======== Input data

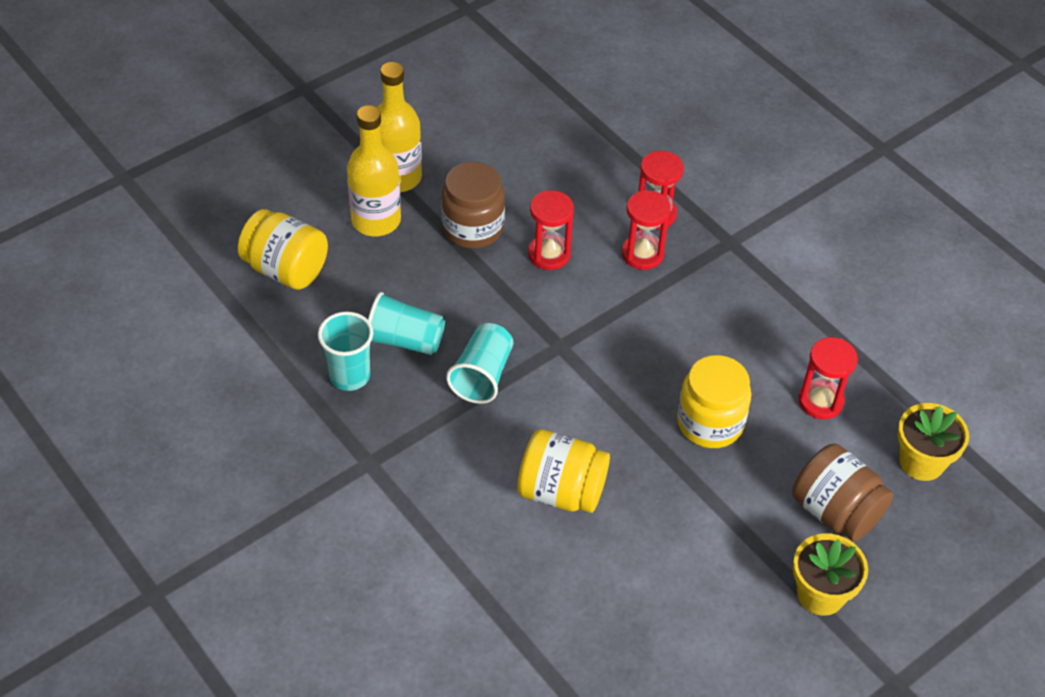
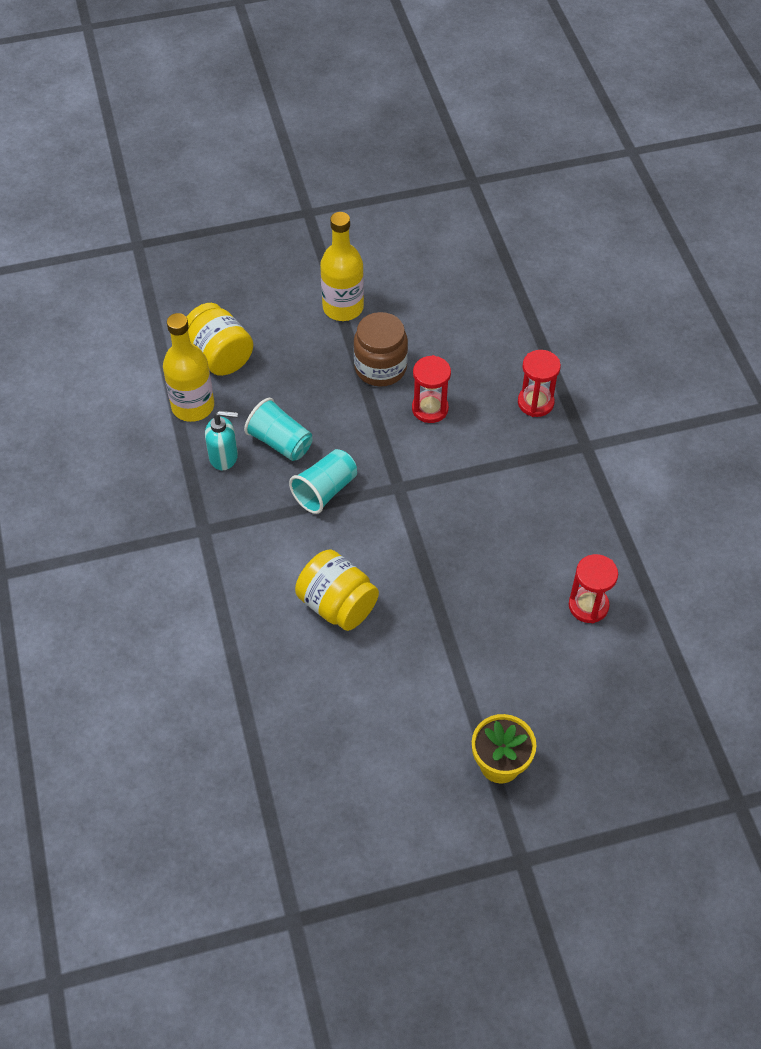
camera: 25 degrees right, 5 degrees up
(349, 376) = (224, 457): turquoise cup -> turquoise soap dispenser
(376, 220) = (308, 338): yellow bottle -> yellow bottle (193, 406)
(642, 254) = (506, 433): red hourglass -> none
(710, 423) = (486, 592): yellow jar -> none
(835, 511) = (550, 701): brown jar -> none
(921, 462) = (646, 686): yellow flower pot -> none

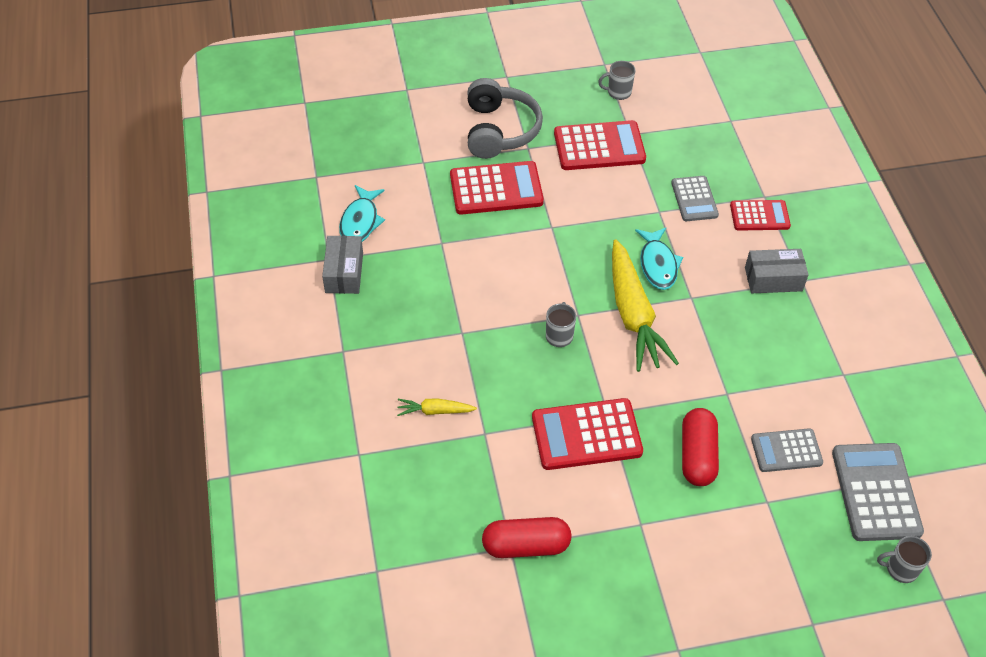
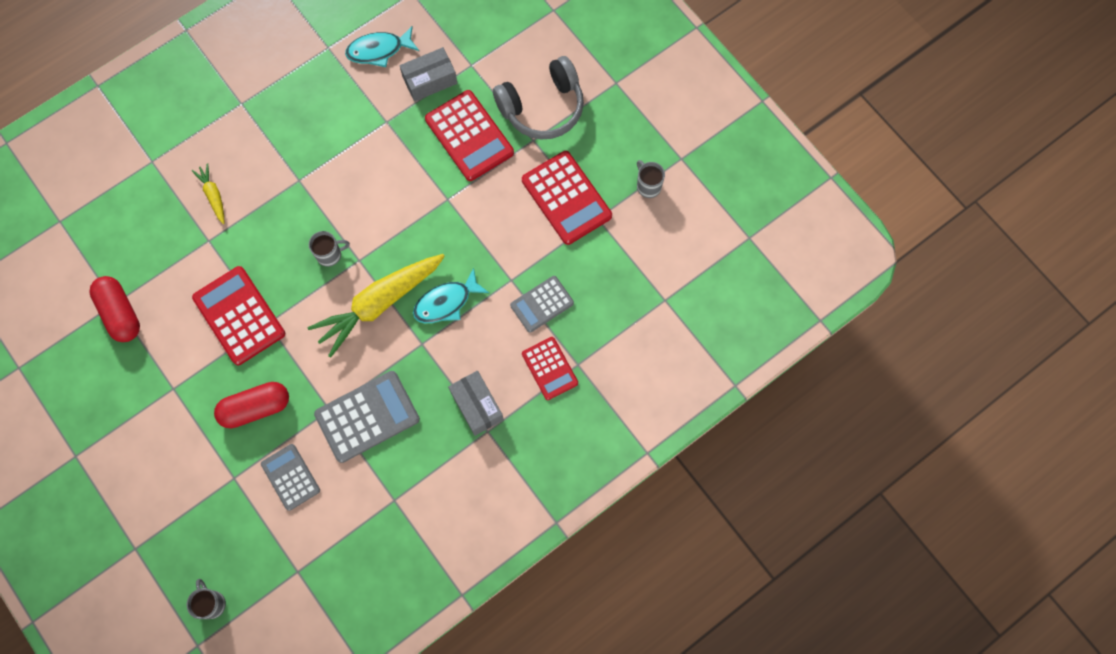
camera: 65 degrees right, 20 degrees up
(344, 273) = (319, 65): grey box -> grey box (430, 80)
(875, 492) = (279, 562): grey calculator -> grey calculator (367, 416)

================

### What the task requires
Your answer must be an exact copy of the lines above, from the line that contains "(710, 423) = (486, 592): yellow jar -> none" through the final line, with no pictures in it.

### Output
(710, 423) = (486, 592): yellow jar -> none
(835, 511) = (550, 701): brown jar -> none
(921, 462) = (646, 686): yellow flower pot -> none

camera: 65 degrees right, 20 degrees up
(344, 273) = (319, 65): grey box -> grey box (430, 80)
(875, 492) = (279, 562): grey calculator -> grey calculator (367, 416)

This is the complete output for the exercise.